• **Work instruction**
Pick each line that has "none" out of the records.

Version comparison data:

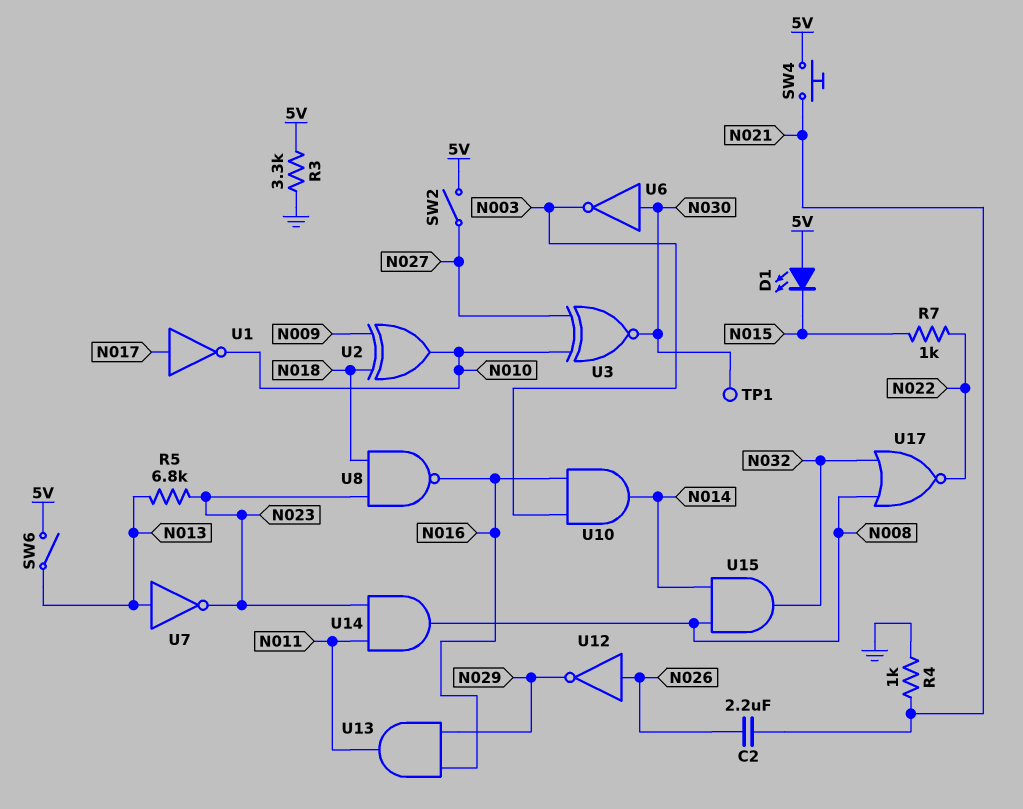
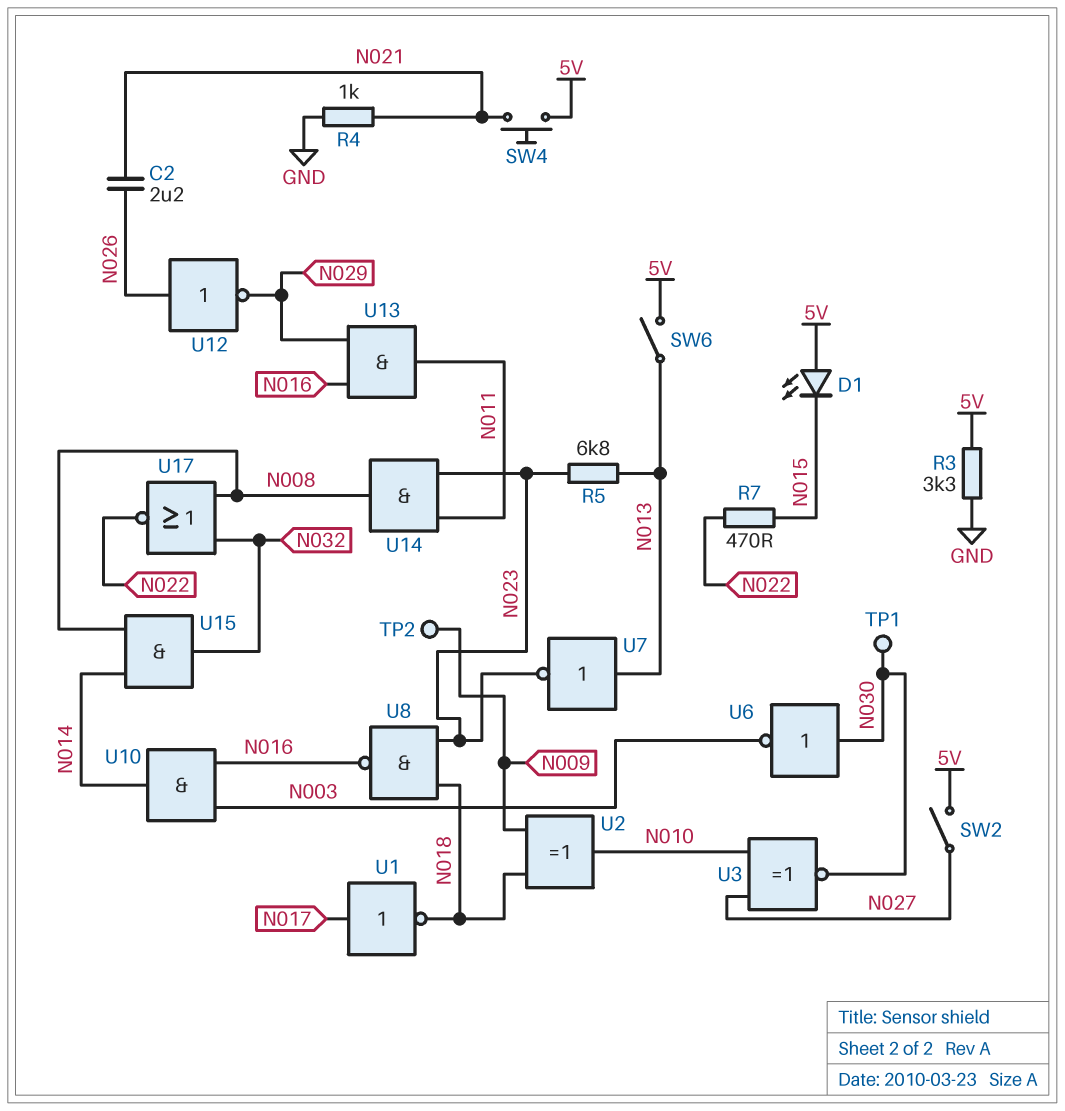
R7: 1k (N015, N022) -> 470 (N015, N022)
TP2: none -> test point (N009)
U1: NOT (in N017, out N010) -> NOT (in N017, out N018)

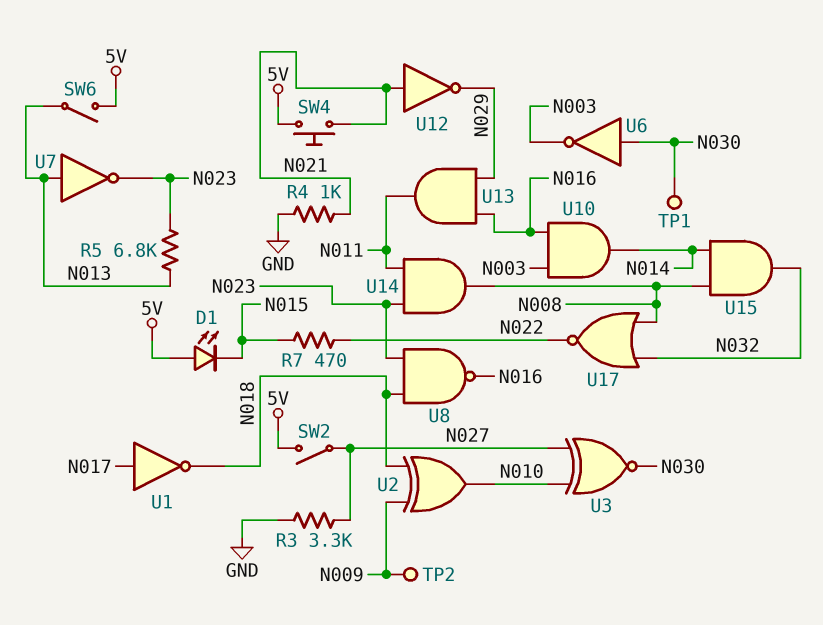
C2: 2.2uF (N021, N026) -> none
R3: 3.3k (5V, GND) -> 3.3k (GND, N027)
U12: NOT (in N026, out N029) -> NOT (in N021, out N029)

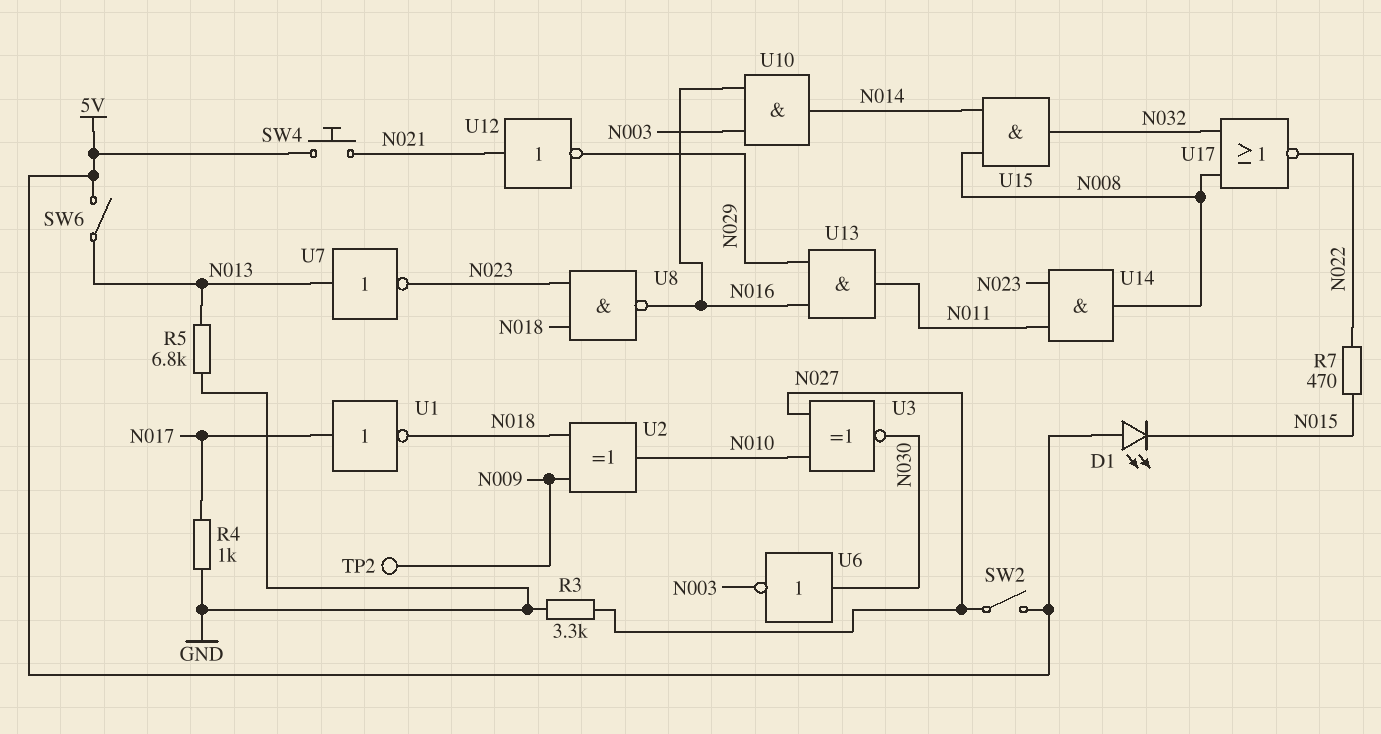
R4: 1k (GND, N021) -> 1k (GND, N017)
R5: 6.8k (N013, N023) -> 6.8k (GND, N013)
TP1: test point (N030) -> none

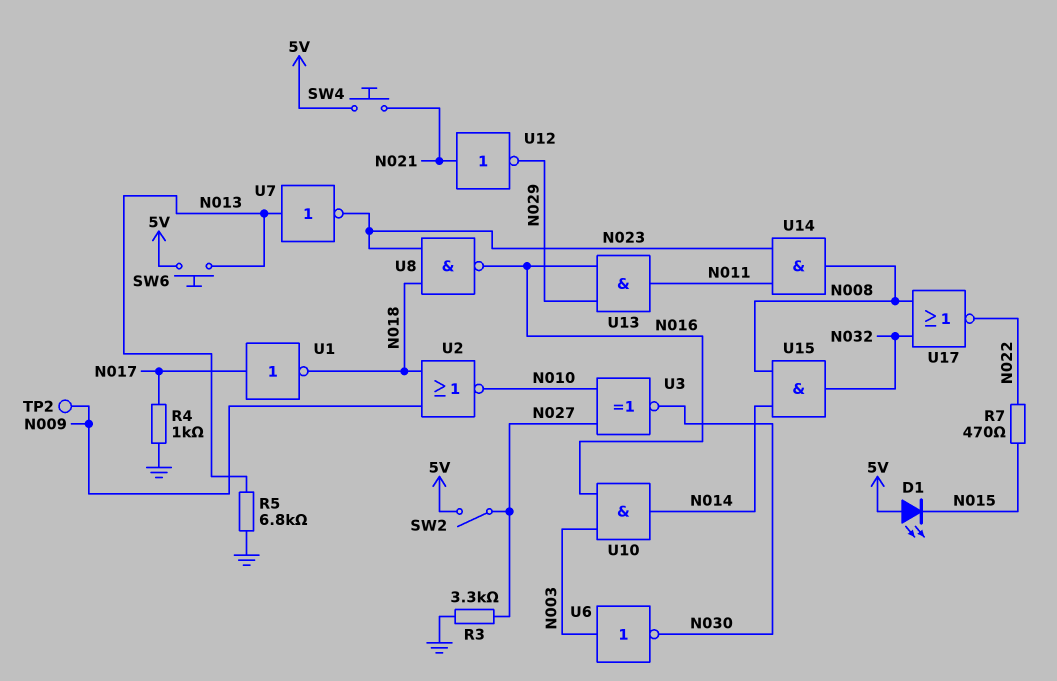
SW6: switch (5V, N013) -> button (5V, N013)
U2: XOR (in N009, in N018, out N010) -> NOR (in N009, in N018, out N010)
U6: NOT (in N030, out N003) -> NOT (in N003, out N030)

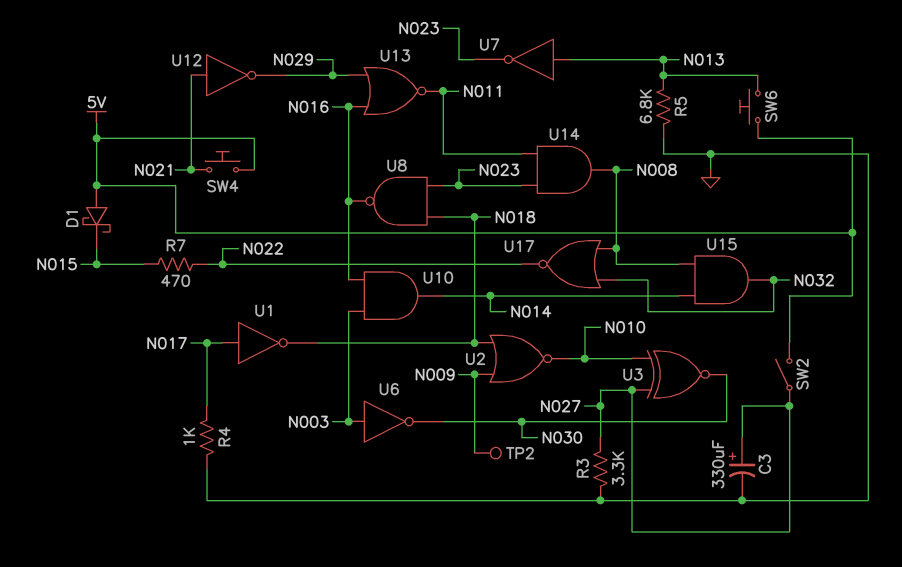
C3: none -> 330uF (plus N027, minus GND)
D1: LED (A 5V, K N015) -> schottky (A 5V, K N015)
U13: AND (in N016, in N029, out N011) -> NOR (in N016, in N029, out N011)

==

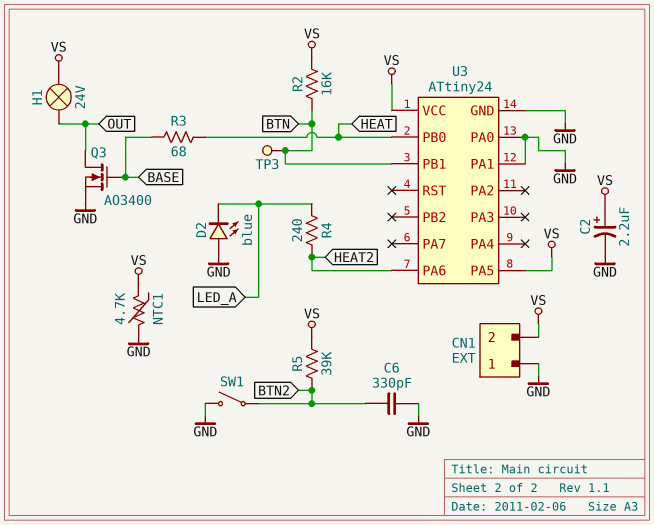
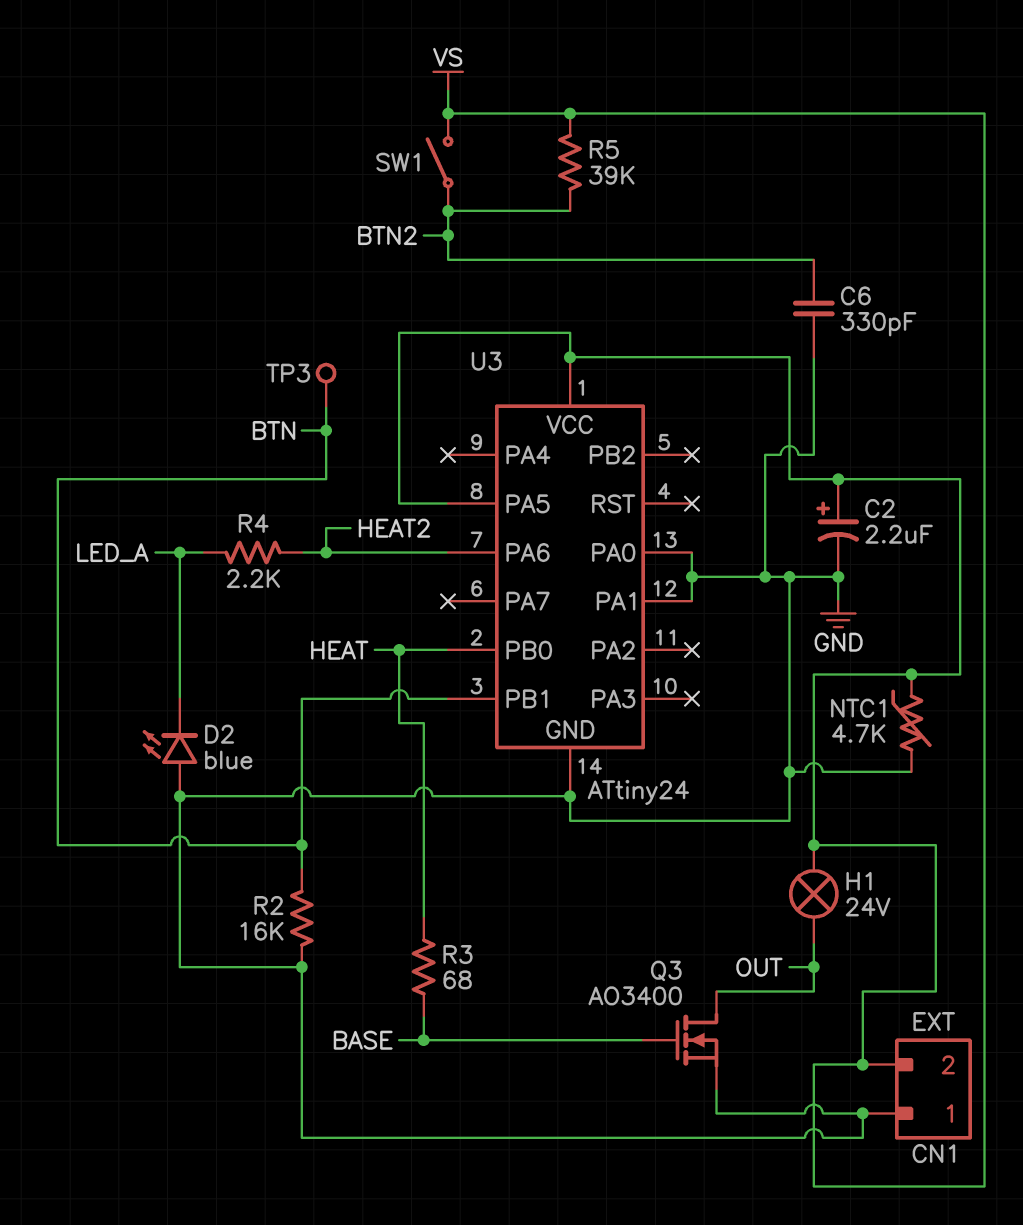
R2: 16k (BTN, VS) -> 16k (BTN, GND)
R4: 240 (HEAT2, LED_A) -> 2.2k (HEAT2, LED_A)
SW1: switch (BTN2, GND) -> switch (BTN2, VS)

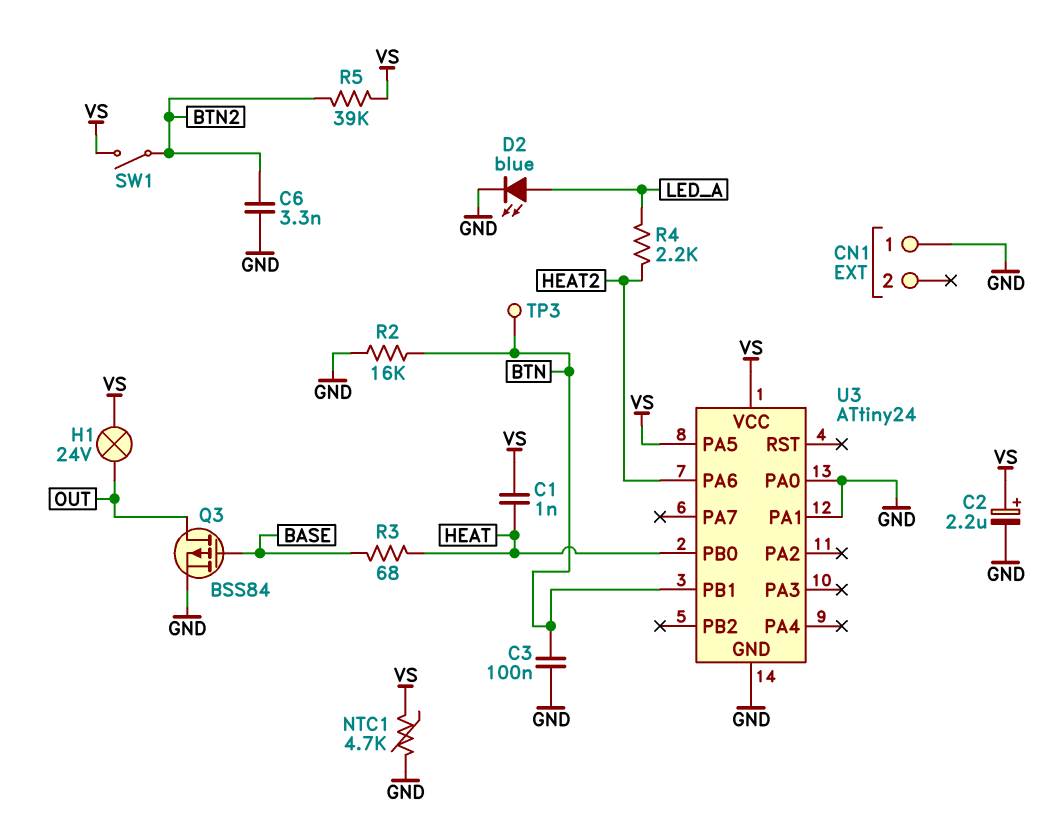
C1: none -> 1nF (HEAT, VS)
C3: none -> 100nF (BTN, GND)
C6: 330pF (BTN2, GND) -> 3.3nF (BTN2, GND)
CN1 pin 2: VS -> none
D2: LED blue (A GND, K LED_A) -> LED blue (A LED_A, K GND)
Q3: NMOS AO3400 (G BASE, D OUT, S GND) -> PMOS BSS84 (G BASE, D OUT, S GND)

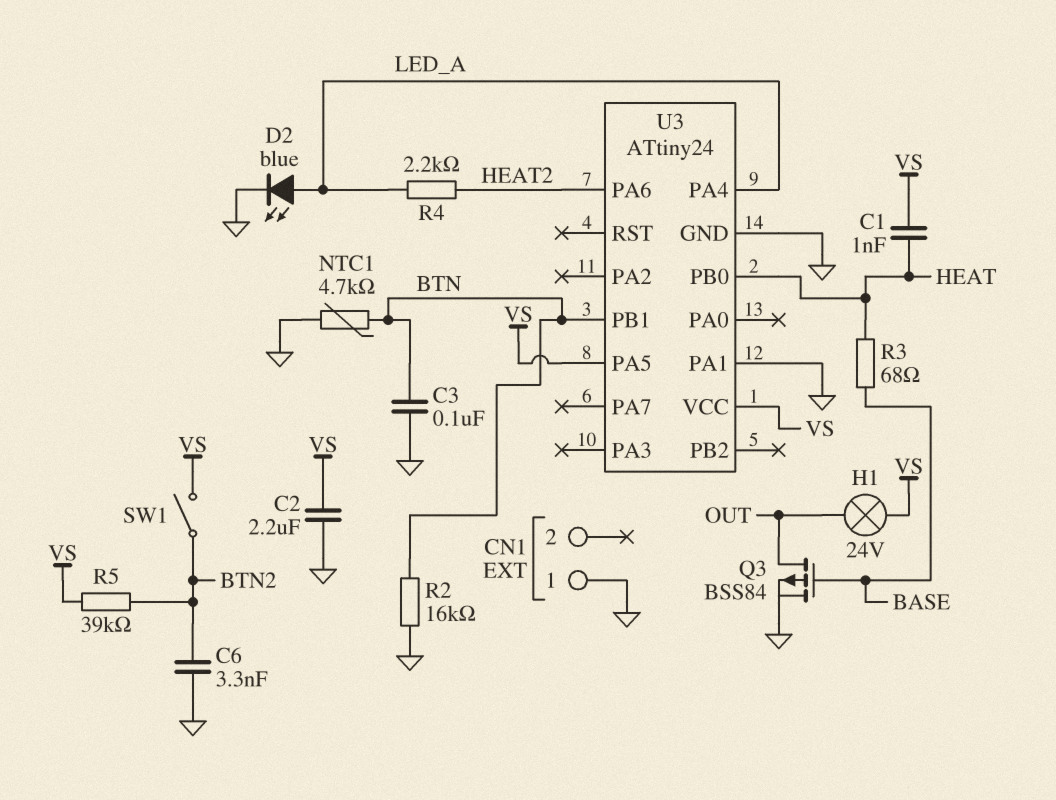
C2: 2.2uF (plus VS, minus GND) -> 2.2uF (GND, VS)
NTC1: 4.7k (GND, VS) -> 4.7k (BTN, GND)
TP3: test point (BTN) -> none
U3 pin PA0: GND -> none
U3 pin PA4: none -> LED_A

• **Output below**
TP2: none -> test point (N009)
C2: 2.2uF (N021, N026) -> none
TP1: test point (N030) -> none
C3: none -> 330uF (plus N027, minus GND)
C1: none -> 1nF (HEAT, VS)
C3: none -> 100nF (BTN, GND)
CN1 pin 2: VS -> none
TP3: test point (BTN) -> none
U3 pin PA0: GND -> none
U3 pin PA4: none -> LED_A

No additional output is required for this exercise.